### What you should do
Count the lines in the material below that contain the string "grace", treating uppercase and lowercase as different, and reply with that number alone.

[A run of records]
────────────────────

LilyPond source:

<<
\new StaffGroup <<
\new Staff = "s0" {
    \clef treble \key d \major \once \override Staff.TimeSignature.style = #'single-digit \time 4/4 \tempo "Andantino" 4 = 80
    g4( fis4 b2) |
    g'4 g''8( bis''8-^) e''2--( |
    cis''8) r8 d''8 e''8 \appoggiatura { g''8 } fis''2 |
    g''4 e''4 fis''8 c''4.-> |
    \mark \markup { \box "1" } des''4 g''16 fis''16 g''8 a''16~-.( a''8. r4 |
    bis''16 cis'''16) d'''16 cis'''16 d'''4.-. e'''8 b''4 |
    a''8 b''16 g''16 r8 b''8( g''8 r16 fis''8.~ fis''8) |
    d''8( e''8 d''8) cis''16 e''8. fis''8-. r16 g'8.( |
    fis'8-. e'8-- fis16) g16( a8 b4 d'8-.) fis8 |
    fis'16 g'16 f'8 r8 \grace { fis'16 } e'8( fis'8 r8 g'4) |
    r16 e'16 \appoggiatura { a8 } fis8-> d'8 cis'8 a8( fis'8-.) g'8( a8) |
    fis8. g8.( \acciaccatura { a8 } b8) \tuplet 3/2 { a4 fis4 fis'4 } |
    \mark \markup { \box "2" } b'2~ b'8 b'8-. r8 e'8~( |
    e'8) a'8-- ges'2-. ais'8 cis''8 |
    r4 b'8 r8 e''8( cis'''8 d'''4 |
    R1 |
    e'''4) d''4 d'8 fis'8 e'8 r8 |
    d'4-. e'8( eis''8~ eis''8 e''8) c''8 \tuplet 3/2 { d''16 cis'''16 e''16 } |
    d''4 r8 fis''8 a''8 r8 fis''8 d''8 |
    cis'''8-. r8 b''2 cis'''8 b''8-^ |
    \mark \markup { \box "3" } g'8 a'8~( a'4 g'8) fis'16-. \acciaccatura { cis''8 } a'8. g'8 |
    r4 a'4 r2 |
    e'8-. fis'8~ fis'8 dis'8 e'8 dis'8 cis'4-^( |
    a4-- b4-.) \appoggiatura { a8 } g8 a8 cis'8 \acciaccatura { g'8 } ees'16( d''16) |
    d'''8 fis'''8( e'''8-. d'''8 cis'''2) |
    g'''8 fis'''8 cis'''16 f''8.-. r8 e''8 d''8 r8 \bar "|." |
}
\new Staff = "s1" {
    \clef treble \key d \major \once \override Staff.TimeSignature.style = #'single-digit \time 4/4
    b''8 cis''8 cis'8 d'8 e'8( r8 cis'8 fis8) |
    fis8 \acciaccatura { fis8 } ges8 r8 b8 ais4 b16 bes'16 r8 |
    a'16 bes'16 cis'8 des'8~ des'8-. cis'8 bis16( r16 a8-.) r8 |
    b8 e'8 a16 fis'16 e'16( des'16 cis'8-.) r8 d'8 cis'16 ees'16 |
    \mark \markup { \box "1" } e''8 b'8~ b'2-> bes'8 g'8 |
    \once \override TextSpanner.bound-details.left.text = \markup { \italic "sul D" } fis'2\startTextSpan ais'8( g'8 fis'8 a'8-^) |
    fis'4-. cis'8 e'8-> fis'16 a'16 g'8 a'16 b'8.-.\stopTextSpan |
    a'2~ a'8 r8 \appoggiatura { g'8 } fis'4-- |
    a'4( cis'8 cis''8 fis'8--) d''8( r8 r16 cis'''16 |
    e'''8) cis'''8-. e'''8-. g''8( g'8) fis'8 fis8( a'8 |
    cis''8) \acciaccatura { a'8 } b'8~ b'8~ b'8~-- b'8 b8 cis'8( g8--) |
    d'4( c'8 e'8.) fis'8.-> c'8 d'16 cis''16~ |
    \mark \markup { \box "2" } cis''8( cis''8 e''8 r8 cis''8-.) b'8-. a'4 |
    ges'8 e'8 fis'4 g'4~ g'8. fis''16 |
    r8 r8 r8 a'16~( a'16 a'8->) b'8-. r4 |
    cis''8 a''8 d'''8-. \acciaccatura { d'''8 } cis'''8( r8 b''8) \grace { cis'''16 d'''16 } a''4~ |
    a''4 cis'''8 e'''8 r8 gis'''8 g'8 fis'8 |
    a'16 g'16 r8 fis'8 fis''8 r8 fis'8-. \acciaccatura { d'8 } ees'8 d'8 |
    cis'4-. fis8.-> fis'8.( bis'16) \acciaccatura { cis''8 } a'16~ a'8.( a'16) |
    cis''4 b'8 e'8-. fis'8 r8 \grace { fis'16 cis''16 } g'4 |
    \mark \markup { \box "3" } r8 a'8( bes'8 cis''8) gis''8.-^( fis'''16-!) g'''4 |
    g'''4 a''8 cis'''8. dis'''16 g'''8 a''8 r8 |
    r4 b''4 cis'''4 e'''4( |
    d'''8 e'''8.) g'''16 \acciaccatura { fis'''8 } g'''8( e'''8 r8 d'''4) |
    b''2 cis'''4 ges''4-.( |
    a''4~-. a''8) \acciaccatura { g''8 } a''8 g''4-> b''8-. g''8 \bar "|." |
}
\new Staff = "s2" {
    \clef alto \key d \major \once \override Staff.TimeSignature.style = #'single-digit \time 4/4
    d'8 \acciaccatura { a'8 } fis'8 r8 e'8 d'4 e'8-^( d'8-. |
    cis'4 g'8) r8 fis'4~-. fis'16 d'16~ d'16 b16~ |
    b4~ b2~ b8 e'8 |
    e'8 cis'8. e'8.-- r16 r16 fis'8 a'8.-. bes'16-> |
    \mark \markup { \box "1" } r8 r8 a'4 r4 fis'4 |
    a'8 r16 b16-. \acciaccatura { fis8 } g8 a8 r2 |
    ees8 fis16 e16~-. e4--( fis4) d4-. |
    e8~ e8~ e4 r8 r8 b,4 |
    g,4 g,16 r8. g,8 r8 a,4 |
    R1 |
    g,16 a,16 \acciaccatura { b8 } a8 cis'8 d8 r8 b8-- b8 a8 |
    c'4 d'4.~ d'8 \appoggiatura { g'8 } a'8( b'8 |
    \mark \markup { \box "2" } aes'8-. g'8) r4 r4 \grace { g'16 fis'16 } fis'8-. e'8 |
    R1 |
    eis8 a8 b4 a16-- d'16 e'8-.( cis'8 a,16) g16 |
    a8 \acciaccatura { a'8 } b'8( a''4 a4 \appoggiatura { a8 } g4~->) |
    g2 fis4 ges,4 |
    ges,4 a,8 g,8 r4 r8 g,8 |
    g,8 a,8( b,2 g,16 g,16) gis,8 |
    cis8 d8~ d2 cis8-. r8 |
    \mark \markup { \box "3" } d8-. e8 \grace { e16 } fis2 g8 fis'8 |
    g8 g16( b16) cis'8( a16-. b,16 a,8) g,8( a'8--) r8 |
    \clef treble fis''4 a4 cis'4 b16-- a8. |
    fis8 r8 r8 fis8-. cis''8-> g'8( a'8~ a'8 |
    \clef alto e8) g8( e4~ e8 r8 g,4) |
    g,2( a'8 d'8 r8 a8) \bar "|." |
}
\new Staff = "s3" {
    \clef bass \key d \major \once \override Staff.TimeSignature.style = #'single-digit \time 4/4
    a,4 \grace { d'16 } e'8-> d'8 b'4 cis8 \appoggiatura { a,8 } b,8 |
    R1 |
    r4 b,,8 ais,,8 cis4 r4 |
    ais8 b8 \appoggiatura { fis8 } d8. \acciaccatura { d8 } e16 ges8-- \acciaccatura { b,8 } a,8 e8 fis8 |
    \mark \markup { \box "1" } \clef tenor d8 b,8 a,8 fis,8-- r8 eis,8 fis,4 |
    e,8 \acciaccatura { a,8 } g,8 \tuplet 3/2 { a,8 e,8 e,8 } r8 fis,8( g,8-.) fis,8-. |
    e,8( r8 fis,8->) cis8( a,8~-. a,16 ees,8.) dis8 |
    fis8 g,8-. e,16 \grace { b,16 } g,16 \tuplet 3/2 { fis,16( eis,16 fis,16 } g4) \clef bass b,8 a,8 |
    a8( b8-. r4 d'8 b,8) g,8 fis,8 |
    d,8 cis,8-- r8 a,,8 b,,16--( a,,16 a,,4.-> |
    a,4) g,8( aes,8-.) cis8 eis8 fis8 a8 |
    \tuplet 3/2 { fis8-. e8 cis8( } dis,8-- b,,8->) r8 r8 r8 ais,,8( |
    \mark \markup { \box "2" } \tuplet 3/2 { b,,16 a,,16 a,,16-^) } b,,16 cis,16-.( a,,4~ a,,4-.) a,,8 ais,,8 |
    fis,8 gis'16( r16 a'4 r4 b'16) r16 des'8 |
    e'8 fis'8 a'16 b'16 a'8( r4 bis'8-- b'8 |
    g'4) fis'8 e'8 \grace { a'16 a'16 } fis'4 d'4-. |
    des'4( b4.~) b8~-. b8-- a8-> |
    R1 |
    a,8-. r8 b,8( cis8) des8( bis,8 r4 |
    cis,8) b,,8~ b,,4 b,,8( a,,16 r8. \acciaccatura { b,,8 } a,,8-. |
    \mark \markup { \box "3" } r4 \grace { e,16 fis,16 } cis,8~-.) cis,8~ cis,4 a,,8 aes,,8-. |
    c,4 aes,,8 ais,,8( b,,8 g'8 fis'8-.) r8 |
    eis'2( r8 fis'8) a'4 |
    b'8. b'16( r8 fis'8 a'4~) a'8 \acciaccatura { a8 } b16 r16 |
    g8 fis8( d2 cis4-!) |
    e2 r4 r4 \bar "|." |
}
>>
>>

────────────────────

### Solution to this task
9